### Work instructions
Copy out all the lines of the data that hold the word "pink".

### Given information
⁂
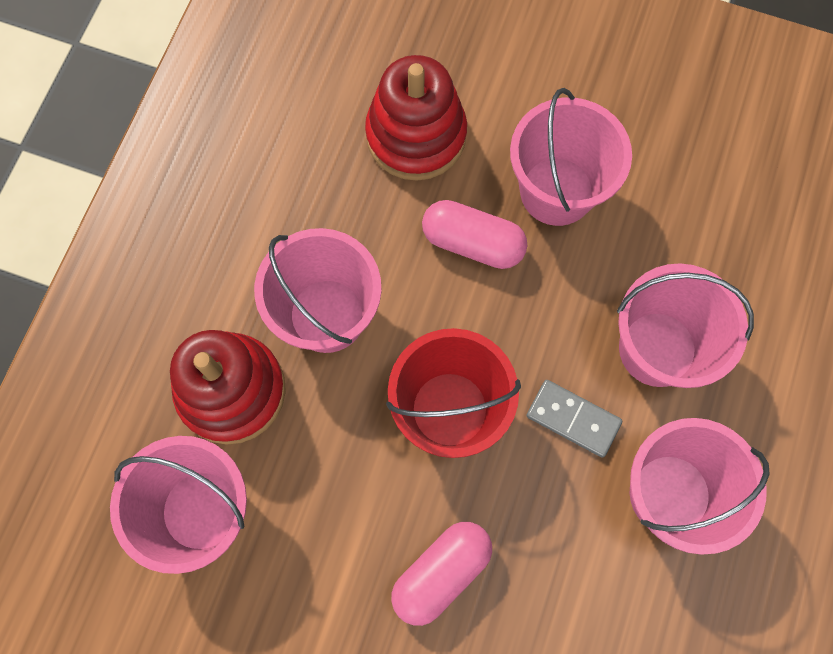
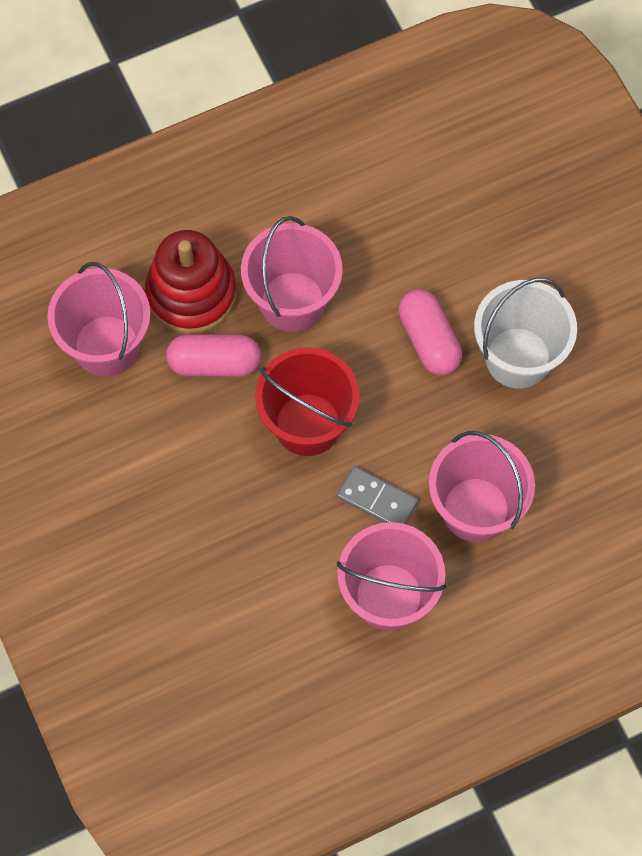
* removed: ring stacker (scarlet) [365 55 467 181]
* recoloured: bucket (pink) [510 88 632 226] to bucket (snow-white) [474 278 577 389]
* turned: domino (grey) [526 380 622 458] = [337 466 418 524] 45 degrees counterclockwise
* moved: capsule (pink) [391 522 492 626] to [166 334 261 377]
⁂
### Answer to the exercise
* recoloured: bucket (pink) [510 88 632 226] to bucket (snow-white) [474 278 577 389]
* moved: capsule (pink) [391 522 492 626] to [166 334 261 377]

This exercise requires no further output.